▶ Task details: Please copy out the full listing that follows exactly; no picture belongs in the copy.

Top of Given records

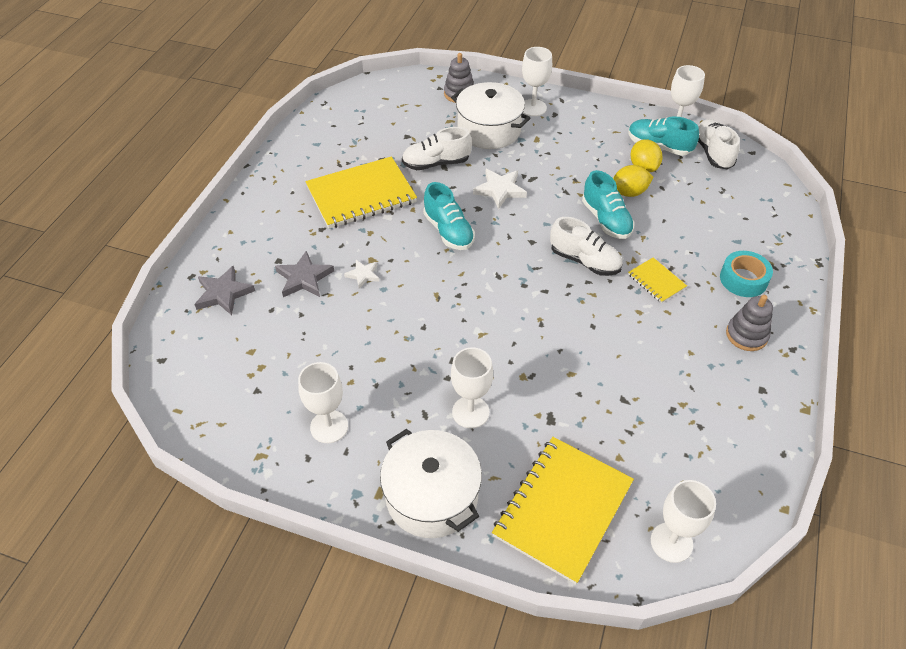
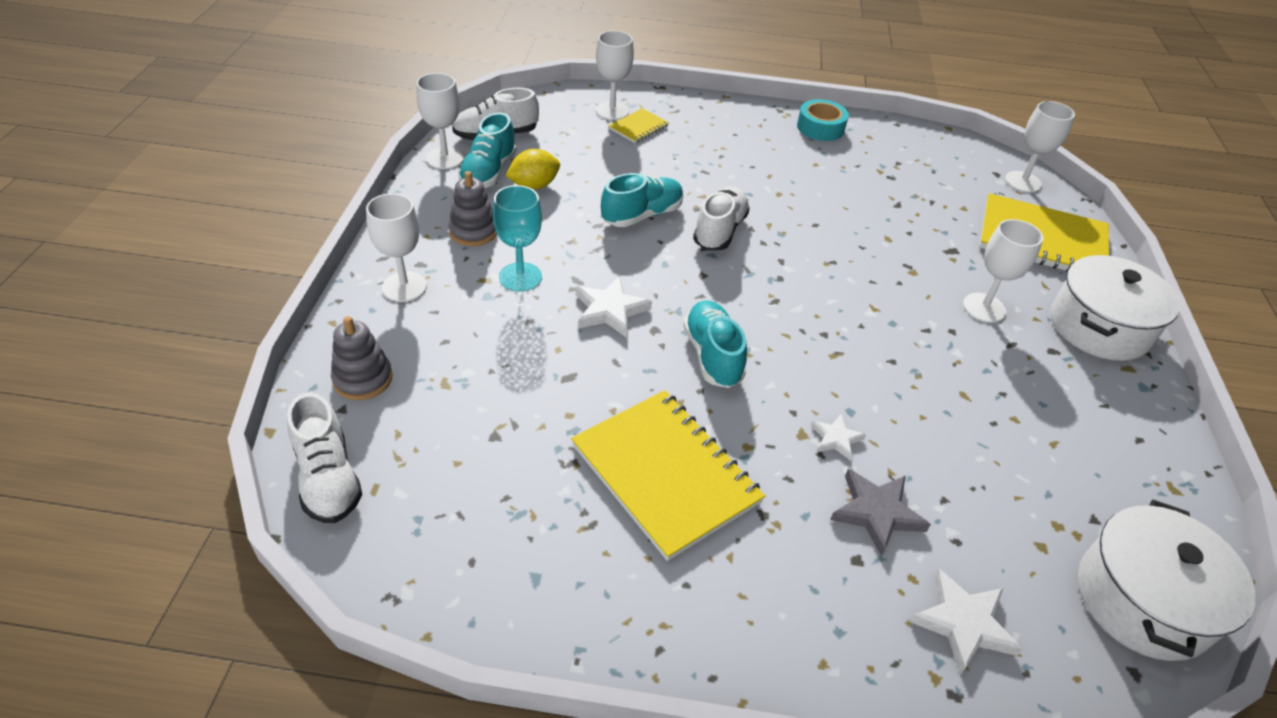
camera: 105 degrees left, 5 degrees down
(223, 293) = (963, 623): grey star -> white star
(329, 426) = (1088, 427): white goblet -> white goblet (612, 111)
(436, 163) = (563, 387): white shoe -> white shoe (328, 478)
(448, 231) = (712, 355): turquoise shoe -> turquoise shoe turned 60 degrees counterclockwise
(489, 130) = (467, 332): white pot -> white pot (1142, 600)
(537, 154) = (520, 277): none -> turquoise goblet
(629, 192) = (586, 197): yellow lemon -> none
(656, 281) = (729, 181): yellow notebook -> yellow notebook (638, 127)
(743, 279) = (702, 129): turquoise tape -> turquoise tape (820, 127)
(746, 335) = (776, 132): grey stacking toy -> grey stacking toy (473, 231)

Bottom of Given records

▶ Solution below:
camera: 105 degrees left, 5 degrees down
(223, 293) = (963, 623): grey star -> white star
(329, 426) = (1088, 427): white goblet -> white goblet (612, 111)
(436, 163) = (563, 387): white shoe -> white shoe (328, 478)
(448, 231) = (712, 355): turquoise shoe -> turquoise shoe turned 60 degrees counterclockwise
(489, 130) = (467, 332): white pot -> white pot (1142, 600)
(537, 154) = (520, 277): none -> turquoise goblet
(629, 192) = (586, 197): yellow lemon -> none
(656, 281) = (729, 181): yellow notebook -> yellow notebook (638, 127)
(743, 279) = (702, 129): turquoise tape -> turquoise tape (820, 127)
(746, 335) = (776, 132): grey stacking toy -> grey stacking toy (473, 231)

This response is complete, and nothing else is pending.